AVAILABLE DATA:
- - - -
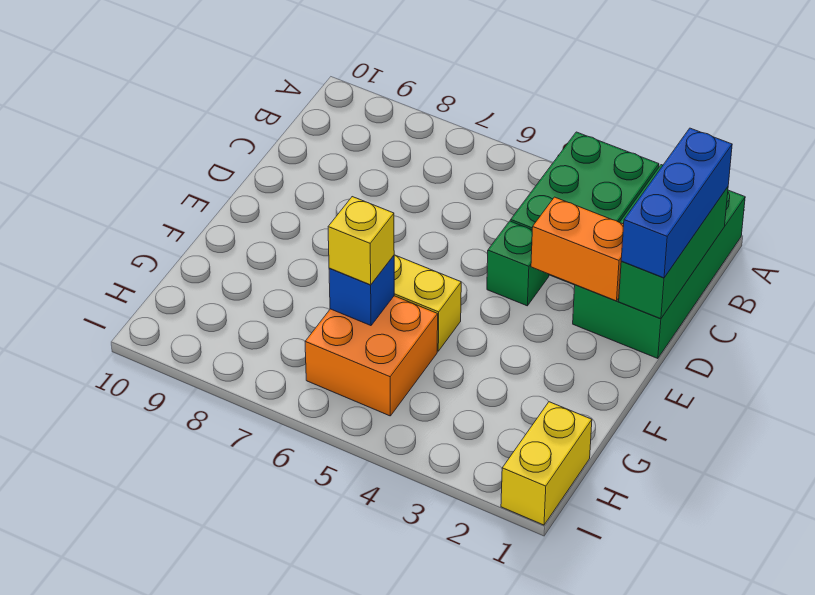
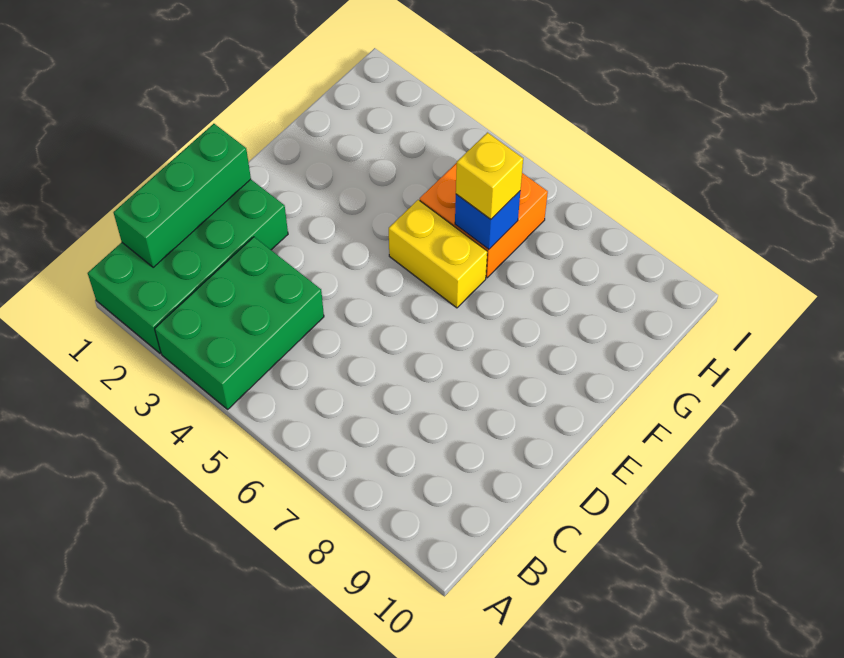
blue brick B1:D1 level 3 -> none
orange brick D2:D3 level 2 -> none
green brick D4 level 1 -> none
yellow brick H1:I1 level 1 -> none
- - - -
TASK ITEM: There is a line above that contains "green brick D4 level 1 -> none". Copy it and all later lines through the last, exactly, and leave out the rest.

ANSWER TO THE EXERCISE:
green brick D4 level 1 -> none
yellow brick H1:I1 level 1 -> none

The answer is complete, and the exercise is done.